§ DATA TO EXAMINE:
-- Opening Marker --
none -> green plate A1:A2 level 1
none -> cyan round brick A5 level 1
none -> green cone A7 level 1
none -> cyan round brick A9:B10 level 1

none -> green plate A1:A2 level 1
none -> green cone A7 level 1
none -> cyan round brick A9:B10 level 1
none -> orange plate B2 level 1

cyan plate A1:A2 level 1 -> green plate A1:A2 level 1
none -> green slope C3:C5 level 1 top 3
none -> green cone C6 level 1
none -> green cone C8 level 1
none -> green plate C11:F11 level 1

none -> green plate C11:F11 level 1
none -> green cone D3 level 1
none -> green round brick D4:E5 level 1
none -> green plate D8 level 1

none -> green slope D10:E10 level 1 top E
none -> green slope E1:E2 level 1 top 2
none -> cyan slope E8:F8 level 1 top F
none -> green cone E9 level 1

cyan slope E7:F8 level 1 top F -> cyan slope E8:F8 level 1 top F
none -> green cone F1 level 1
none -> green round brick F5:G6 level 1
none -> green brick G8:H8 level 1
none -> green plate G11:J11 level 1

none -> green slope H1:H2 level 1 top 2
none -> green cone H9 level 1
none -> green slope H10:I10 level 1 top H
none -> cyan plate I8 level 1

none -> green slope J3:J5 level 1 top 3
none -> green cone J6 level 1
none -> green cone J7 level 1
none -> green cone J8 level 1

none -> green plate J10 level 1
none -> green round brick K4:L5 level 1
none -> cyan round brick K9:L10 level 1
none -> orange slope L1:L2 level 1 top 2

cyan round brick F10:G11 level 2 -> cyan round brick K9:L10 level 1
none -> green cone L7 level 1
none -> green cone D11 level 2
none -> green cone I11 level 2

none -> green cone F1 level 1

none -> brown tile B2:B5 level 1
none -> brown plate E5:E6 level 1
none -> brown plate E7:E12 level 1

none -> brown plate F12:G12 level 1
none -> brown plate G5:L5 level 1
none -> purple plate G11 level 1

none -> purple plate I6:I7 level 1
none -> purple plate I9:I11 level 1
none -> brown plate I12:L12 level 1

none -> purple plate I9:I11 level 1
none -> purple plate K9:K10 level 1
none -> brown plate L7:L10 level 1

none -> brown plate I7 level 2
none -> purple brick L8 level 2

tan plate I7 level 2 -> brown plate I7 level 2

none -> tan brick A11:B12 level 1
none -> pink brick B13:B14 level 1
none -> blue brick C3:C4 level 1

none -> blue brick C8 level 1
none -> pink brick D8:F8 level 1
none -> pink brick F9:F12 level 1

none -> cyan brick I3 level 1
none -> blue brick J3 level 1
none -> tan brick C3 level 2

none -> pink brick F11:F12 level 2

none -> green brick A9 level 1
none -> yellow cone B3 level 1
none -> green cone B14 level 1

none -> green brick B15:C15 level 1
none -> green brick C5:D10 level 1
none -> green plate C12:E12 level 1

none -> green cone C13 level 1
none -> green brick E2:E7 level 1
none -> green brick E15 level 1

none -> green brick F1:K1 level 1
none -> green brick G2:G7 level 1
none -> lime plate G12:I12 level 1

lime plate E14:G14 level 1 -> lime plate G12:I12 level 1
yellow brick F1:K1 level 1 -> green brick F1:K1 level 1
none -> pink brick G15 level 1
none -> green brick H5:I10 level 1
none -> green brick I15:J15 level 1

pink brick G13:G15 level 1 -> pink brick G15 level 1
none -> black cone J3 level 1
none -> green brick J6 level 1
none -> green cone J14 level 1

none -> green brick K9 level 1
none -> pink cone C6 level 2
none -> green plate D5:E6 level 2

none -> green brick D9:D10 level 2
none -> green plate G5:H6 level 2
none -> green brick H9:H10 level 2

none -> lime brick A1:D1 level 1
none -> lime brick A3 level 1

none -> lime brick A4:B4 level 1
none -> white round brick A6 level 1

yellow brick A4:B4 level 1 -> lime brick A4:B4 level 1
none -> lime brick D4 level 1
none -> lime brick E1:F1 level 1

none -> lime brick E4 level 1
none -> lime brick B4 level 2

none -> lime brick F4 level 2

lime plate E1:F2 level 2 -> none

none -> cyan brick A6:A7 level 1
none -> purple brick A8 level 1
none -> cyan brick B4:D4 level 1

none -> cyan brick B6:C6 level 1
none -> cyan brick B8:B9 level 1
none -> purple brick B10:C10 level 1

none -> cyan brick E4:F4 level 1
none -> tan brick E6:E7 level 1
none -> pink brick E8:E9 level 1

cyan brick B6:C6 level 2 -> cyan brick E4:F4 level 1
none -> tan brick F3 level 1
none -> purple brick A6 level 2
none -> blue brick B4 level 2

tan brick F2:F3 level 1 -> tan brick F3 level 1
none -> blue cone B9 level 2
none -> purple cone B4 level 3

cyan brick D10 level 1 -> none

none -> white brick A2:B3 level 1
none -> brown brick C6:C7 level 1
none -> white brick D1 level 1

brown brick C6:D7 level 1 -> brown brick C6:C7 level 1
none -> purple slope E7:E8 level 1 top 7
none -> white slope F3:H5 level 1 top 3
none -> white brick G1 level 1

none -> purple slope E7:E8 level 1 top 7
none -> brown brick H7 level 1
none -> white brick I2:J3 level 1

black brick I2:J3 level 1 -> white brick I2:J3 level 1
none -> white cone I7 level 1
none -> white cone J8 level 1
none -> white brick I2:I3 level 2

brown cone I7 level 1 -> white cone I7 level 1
-- Closing Marker --
§ WHAT THE TASK REQUIRES:
Copy out, exactly and alone, the lines of the entries above between the ones holding "none -> green plate J10 level 1" and "none -> brown plate I12:L12 level 1", inclusive.

§ EXERCISE OUTPUT:
none -> green plate J10 level 1
none -> green round brick K4:L5 level 1
none -> cyan round brick K9:L10 level 1
none -> orange slope L1:L2 level 1 top 2

cyan round brick F10:G11 level 2 -> cyan round brick K9:L10 level 1
none -> green cone L7 level 1
none -> green cone D11 level 2
none -> green cone I11 level 2

none -> green cone F1 level 1

none -> brown tile B2:B5 level 1
none -> brown plate E5:E6 level 1
none -> brown plate E7:E12 level 1

none -> brown plate F12:G12 level 1
none -> brown plate G5:L5 level 1
none -> purple plate G11 level 1

none -> purple plate I6:I7 level 1
none -> purple plate I9:I11 level 1
none -> brown plate I12:L12 level 1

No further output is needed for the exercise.